§ PROBLEM DESCRIPTION
Beginning with the line containing "AUDIO pin RX: A1 -> RX" and ending at the last line of the data, set down every line exactly, leaving out all pictures.
[MATERIAL PROVIDED Boundary: Start]
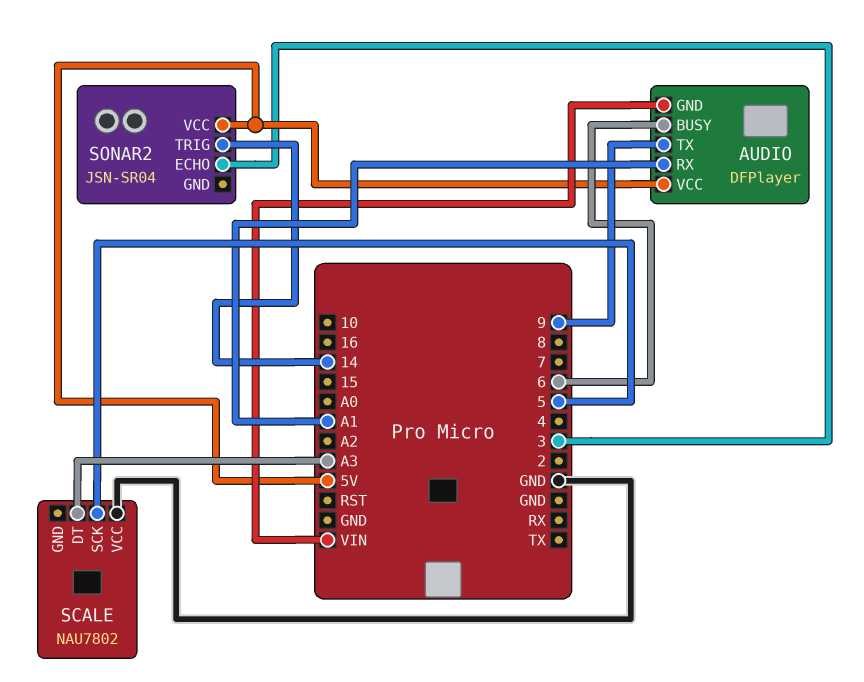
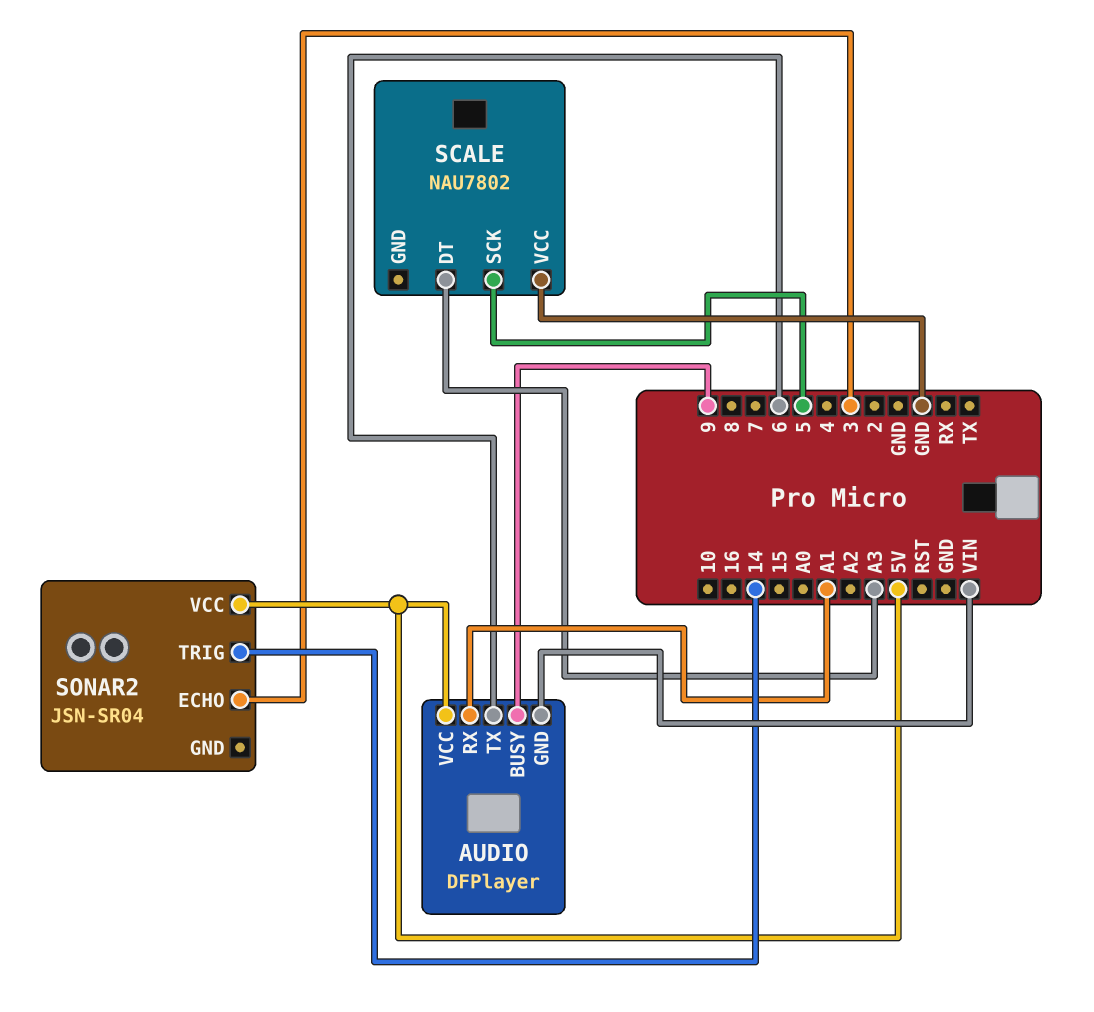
AUDIO pin BUSY: 6 -> 9
AUDIO pin TX: 9 -> 6

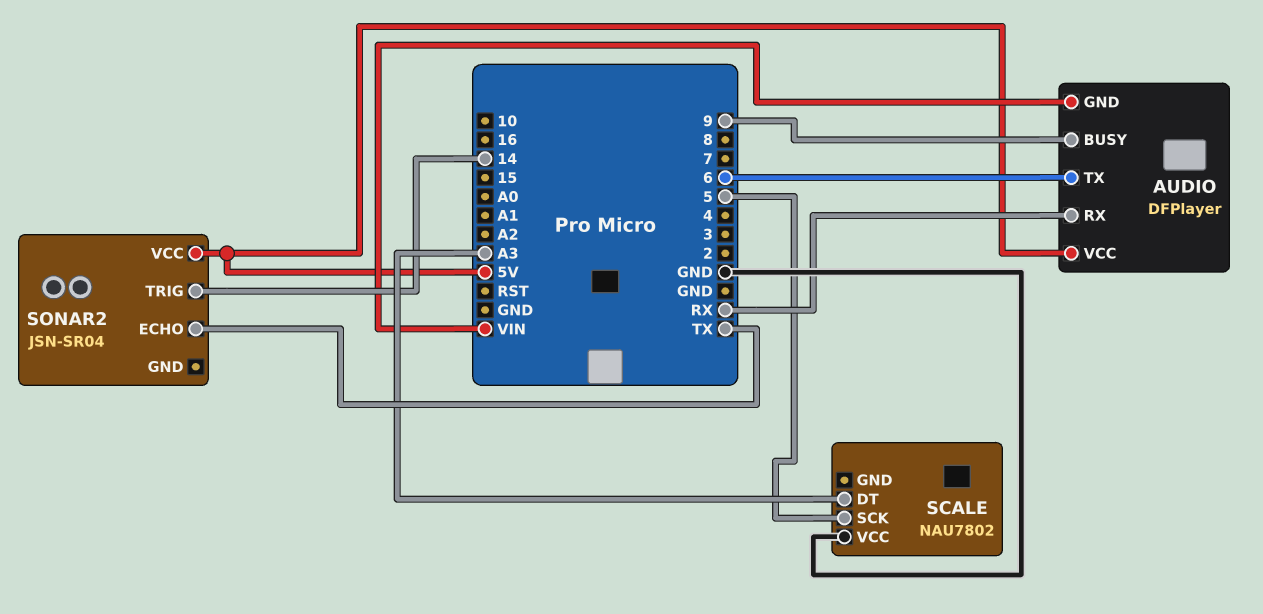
AUDIO pin RX: A1 -> RX
SONAR2 pin ECHO: 3 -> TX

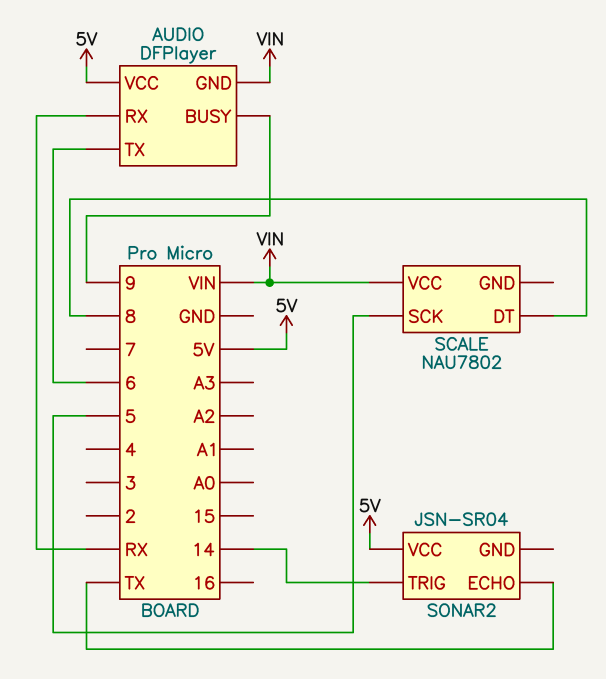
SCALE pin DT: A3 -> 8
SCALE pin VCC: GND -> VIN

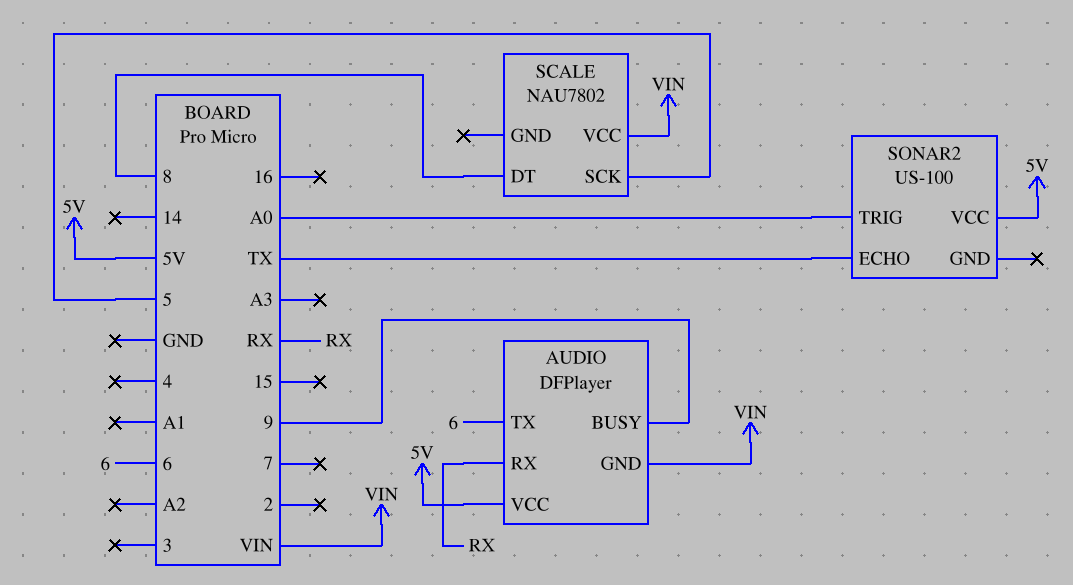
SONAR2: JSN-SR04 -> US-100
SONAR2 pin TRIG: 14 -> A0

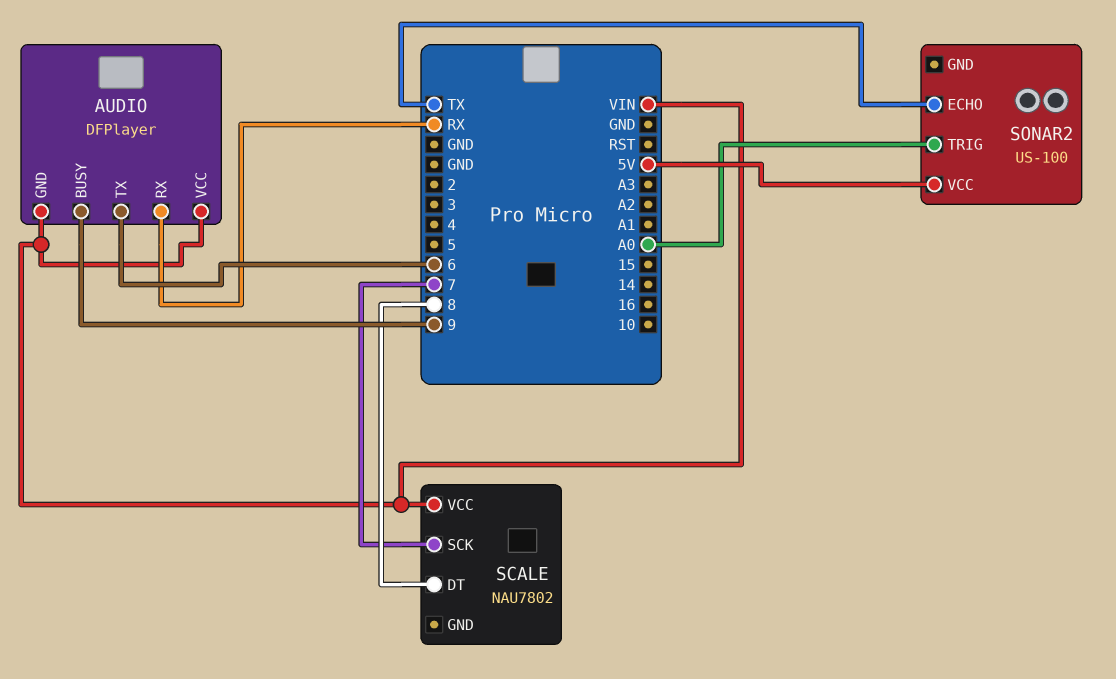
AUDIO pin VCC: 5V -> VIN
SCALE pin SCK: 5 -> 7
[MATERIAL PROVIDED Boundary: End]
§ EXERCISE ANSWER
AUDIO pin RX: A1 -> RX
SONAR2 pin ECHO: 3 -> TX

SCALE pin DT: A3 -> 8
SCALE pin VCC: GND -> VIN

SONAR2: JSN-SR04 -> US-100
SONAR2 pin TRIG: 14 -> A0

AUDIO pin VCC: 5V -> VIN
SCALE pin SCK: 5 -> 7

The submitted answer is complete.